-- STORED DATA --
------------------------------------------------------------------------
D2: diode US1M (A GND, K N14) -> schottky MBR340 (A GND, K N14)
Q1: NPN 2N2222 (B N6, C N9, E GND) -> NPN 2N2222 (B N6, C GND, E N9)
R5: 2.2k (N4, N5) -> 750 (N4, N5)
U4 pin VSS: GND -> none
------------------------------------------------------------------------
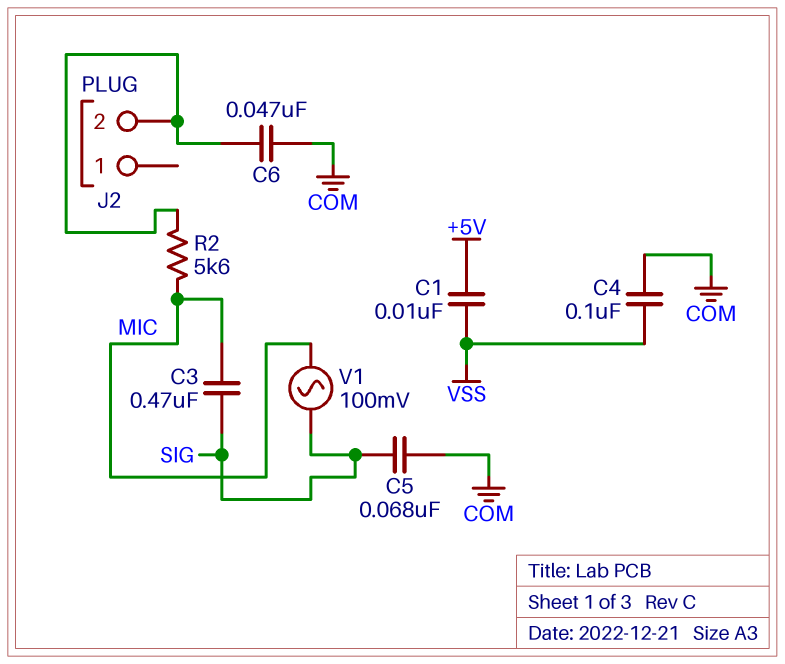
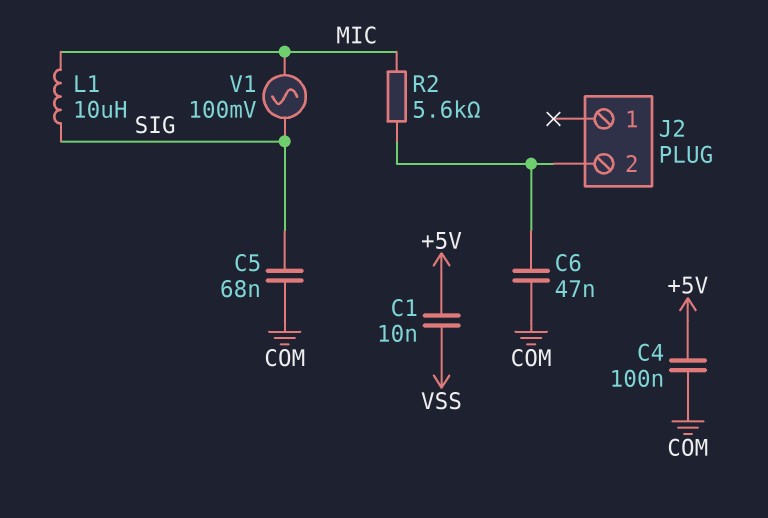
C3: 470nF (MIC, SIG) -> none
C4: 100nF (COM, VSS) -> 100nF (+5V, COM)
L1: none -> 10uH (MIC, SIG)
------------------------------------------------------------------------
-- EXERCISE REQUIREMENTS --
All that is needed is the exact run of lines above from the line containing "D2: diode US1M" through the line containing "U4 pin VSS: GND -> none", both of them included.

-- EXERCISE SOLUTION --
D2: diode US1M (A GND, K N14) -> schottky MBR340 (A GND, K N14)
Q1: NPN 2N2222 (B N6, C N9, E GND) -> NPN 2N2222 (B N6, C GND, E N9)
R5: 2.2k (N4, N5) -> 750 (N4, N5)
U4 pin VSS: GND -> none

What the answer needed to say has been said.